# What you have to do
Look through the data below and, wherever a line carries the word "white", please copy that line.

# Data listing

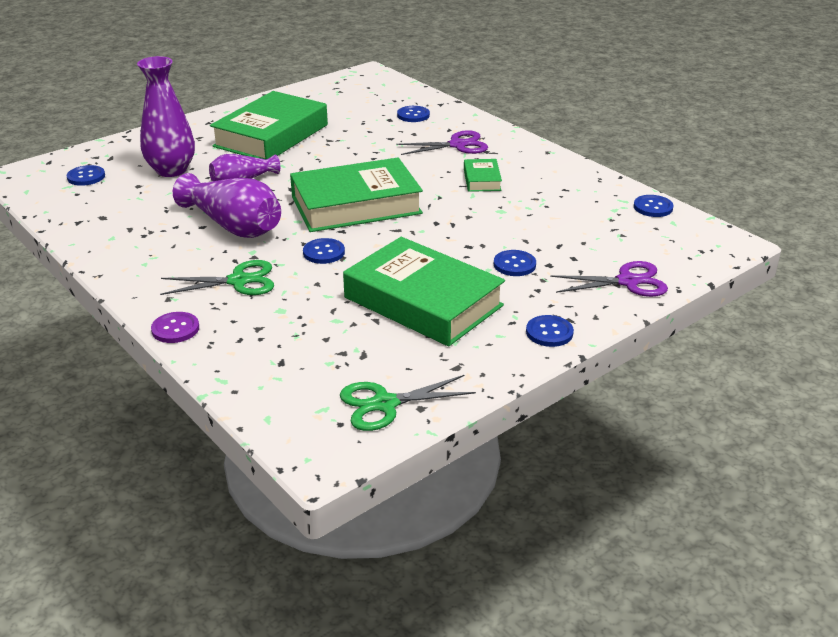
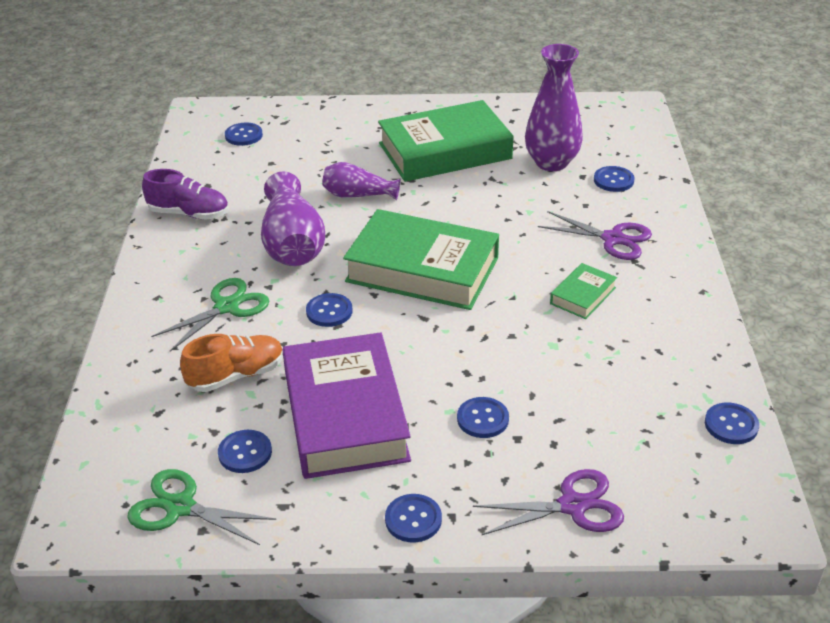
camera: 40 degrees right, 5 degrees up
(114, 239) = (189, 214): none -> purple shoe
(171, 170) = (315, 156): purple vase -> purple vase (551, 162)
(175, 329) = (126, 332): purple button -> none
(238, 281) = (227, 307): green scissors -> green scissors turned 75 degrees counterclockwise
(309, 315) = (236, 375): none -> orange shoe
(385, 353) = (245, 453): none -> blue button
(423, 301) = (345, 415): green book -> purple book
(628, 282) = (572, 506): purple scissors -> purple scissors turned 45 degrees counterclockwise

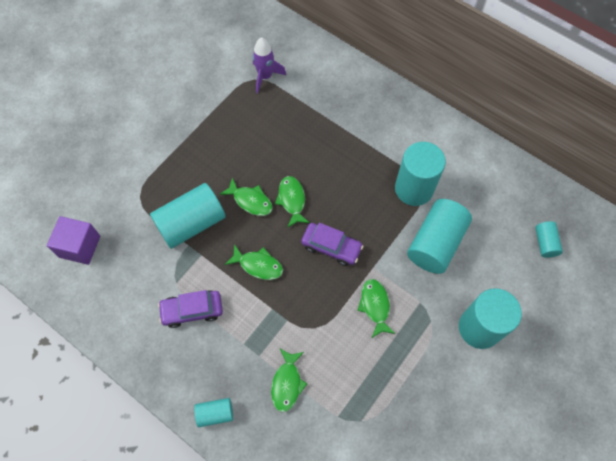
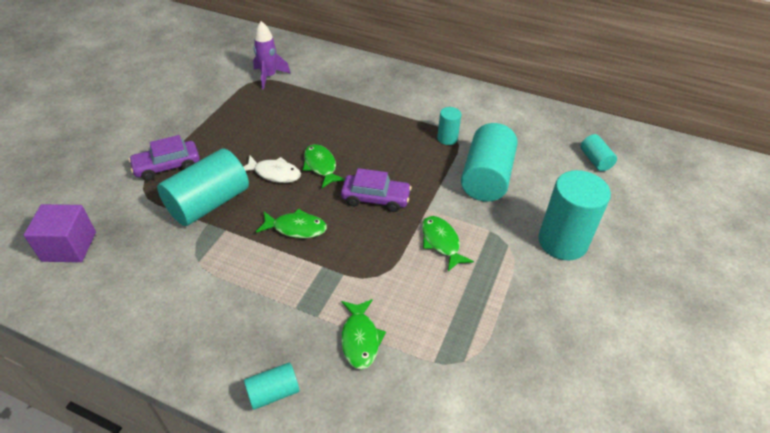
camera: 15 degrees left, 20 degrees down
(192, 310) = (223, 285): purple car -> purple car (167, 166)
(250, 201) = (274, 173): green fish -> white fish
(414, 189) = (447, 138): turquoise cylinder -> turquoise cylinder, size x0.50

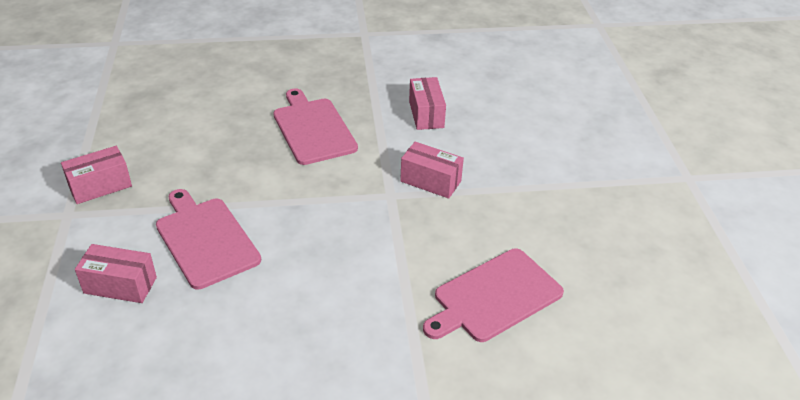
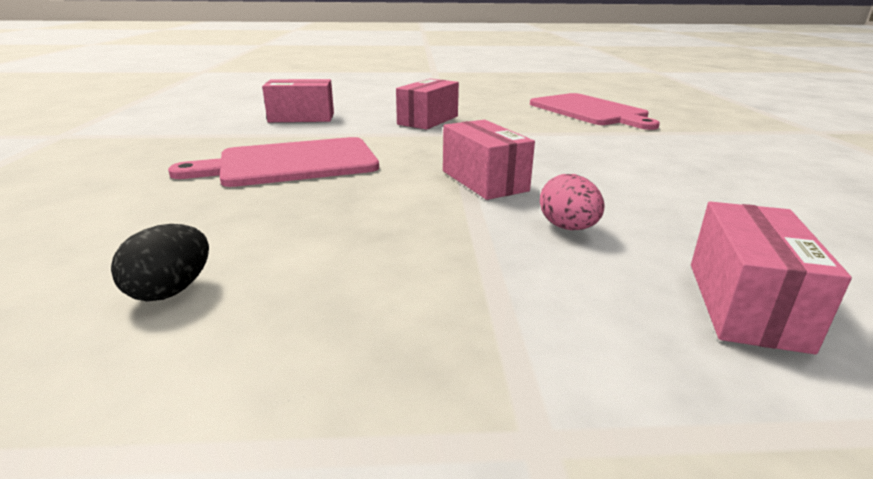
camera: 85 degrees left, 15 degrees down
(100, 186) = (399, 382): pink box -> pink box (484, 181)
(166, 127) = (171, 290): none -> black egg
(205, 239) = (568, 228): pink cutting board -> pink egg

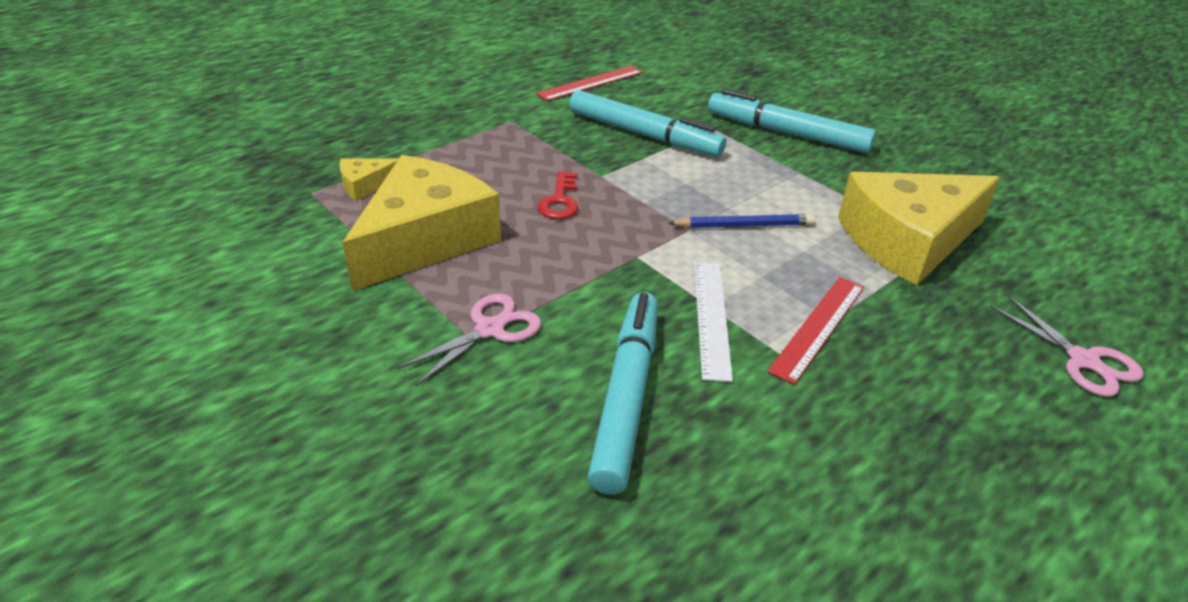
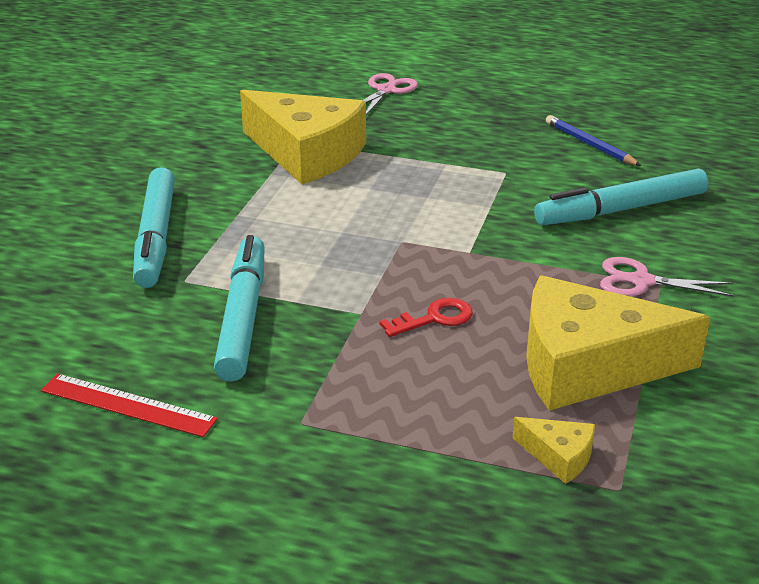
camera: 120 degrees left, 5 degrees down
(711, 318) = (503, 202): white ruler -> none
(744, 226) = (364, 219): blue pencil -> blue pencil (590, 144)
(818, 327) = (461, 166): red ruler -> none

# Written solution
(250, 201) = (274, 173): green fish -> white fish
(711, 318) = (503, 202): white ruler -> none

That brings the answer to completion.